┏━━

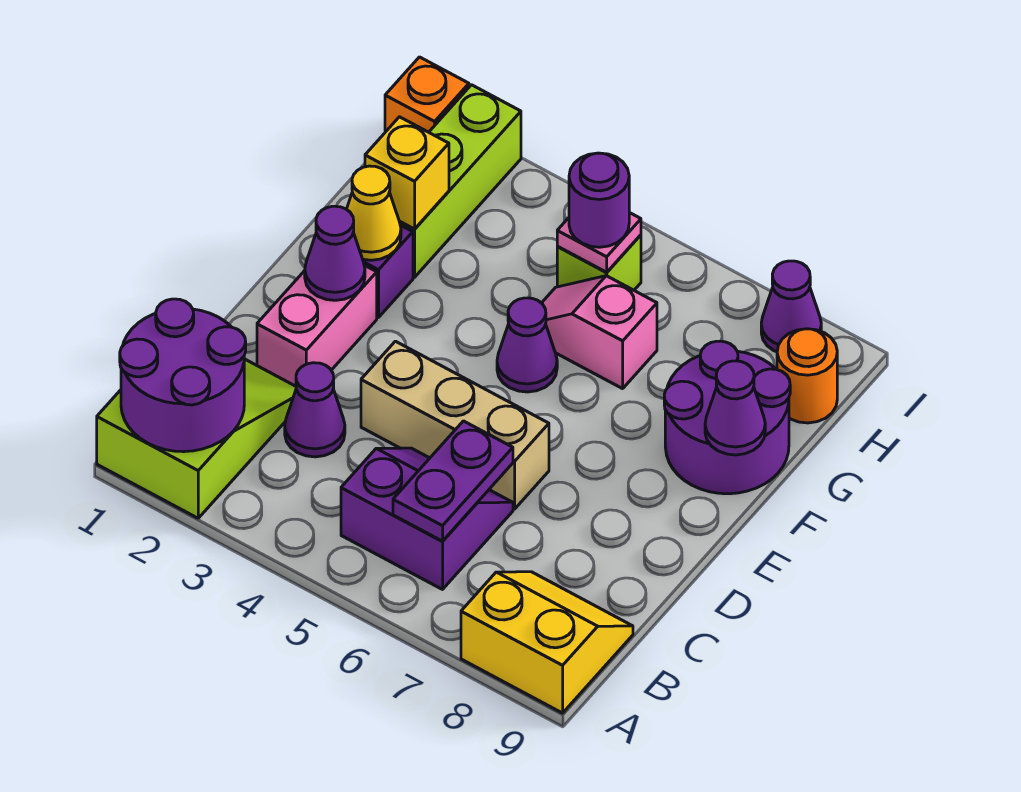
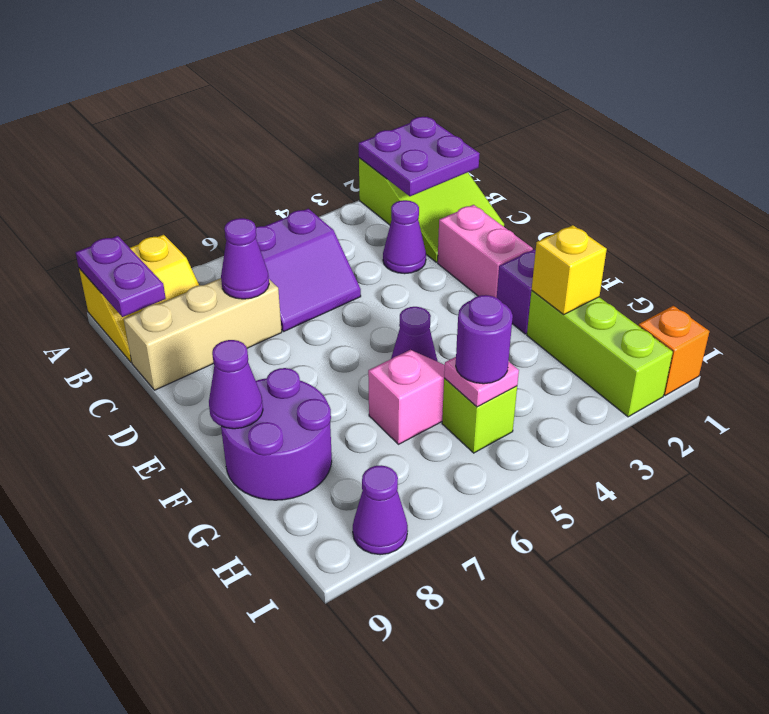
purple round brick A1:B2 level 2 -> purple plate A1:B2 level 2
purple plate B6:C6 level 2 -> purple plate A9:B9 level 2
tan brick D4:D6 level 1 -> tan brick C7:C9 level 1
purple cone E2 level 2 -> purple cone C7 level 2
yellow cone F2 level 2 -> none
orange round brick H9 level 1 -> none

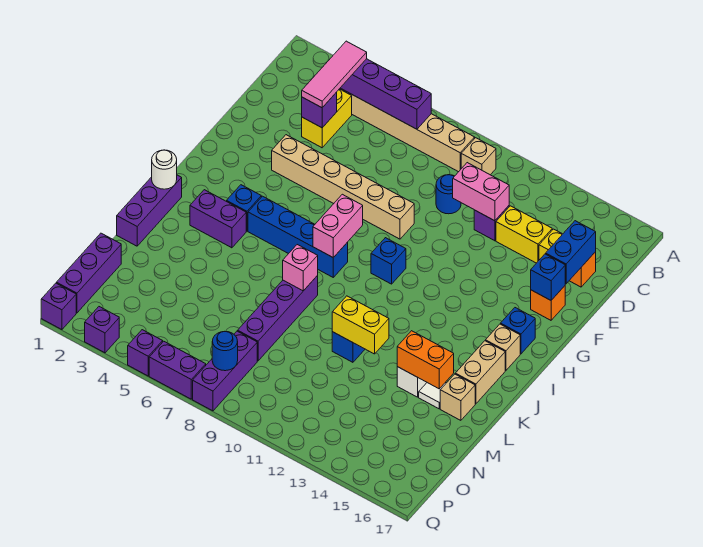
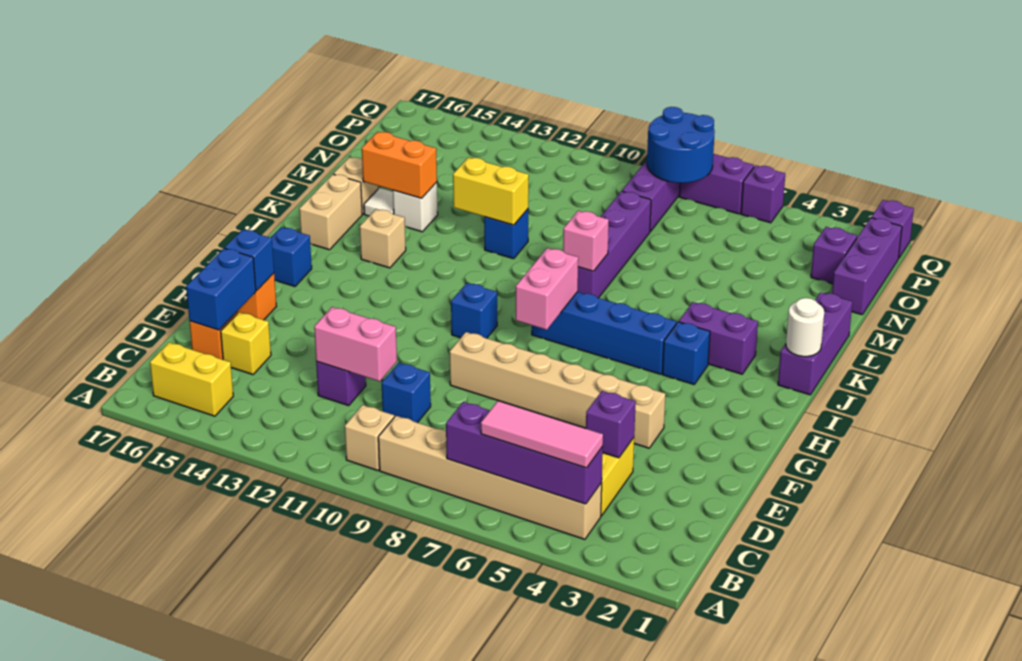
pink tile B4:D4 level 3 -> pink tile B4:B6 level 3
blue round brick D10 level 1 -> blue brick D10 level 1
yellow brick D13:D14 level 1 -> yellow brick B15:B16 level 1
tan brick I16 level 1 -> tan brick J14 level 1
blue round brick P8 level 2 -> blue round brick P7:Q8 level 2
purple brick Q3 level 1 -> purple brick O2 level 1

┗━━

▶ _EXERCISE REQUIREMENTS_
Scan the records for the string "round" and show every line that contains it.

▶ _EXERCISE RESPONSE_
purple round brick A1:B2 level 2 -> purple plate A1:B2 level 2
orange round brick H9 level 1 -> none
blue round brick D10 level 1 -> blue brick D10 level 1
blue round brick P8 level 2 -> blue round brick P7:Q8 level 2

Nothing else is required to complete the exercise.